■ Your objective
Look through the records below for the line holding "cyan cone B11 level 1 -> none". Write it out exactly, with each following line through the line holding "blue brick A7:C7".

■ Exercise data
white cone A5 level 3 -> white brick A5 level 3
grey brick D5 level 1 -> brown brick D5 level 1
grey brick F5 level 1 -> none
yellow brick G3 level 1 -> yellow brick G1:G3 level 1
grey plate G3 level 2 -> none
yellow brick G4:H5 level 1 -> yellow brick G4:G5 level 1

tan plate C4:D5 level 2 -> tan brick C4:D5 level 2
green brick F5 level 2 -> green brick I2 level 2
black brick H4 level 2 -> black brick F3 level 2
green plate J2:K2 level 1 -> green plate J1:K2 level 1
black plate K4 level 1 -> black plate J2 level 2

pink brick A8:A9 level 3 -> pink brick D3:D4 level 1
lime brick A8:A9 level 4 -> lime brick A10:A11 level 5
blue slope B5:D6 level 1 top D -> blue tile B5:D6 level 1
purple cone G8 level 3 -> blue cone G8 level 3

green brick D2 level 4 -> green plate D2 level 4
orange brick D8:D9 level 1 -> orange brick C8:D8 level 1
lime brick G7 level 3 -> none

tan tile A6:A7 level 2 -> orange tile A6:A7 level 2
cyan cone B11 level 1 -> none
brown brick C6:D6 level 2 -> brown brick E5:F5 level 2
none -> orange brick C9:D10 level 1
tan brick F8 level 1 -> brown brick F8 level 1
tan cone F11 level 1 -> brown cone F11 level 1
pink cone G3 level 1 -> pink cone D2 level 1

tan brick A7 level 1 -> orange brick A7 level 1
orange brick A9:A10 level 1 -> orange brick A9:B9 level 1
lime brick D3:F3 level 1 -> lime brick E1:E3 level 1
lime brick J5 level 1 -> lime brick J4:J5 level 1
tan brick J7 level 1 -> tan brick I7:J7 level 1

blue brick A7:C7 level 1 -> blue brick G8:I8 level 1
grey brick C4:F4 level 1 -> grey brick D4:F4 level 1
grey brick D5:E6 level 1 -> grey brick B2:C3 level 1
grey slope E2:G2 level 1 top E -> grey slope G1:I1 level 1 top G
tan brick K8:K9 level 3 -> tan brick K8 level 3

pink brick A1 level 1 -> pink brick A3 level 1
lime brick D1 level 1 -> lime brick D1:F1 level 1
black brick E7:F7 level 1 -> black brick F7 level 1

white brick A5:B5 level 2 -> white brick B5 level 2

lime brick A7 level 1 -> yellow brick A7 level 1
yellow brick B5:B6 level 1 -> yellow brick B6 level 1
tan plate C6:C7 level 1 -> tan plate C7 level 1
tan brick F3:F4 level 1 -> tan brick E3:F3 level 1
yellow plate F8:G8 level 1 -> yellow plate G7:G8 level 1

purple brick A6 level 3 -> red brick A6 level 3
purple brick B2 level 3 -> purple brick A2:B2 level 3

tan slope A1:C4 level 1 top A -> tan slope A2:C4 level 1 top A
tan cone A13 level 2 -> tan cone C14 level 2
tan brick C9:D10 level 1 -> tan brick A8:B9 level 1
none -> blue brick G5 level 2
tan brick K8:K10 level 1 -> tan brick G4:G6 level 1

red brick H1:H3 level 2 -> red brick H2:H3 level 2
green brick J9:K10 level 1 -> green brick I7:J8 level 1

■ Task output
cyan cone B11 level 1 -> none
brown brick C6:D6 level 2 -> brown brick E5:F5 level 2
none -> orange brick C9:D10 level 1
tan brick F8 level 1 -> brown brick F8 level 1
tan cone F11 level 1 -> brown cone F11 level 1
pink cone G3 level 1 -> pink cone D2 level 1

tan brick A7 level 1 -> orange brick A7 level 1
orange brick A9:A10 level 1 -> orange brick A9:B9 level 1
lime brick D3:F3 level 1 -> lime brick E1:E3 level 1
lime brick J5 level 1 -> lime brick J4:J5 level 1
tan brick J7 level 1 -> tan brick I7:J7 level 1

blue brick A7:C7 level 1 -> blue brick G8:I8 level 1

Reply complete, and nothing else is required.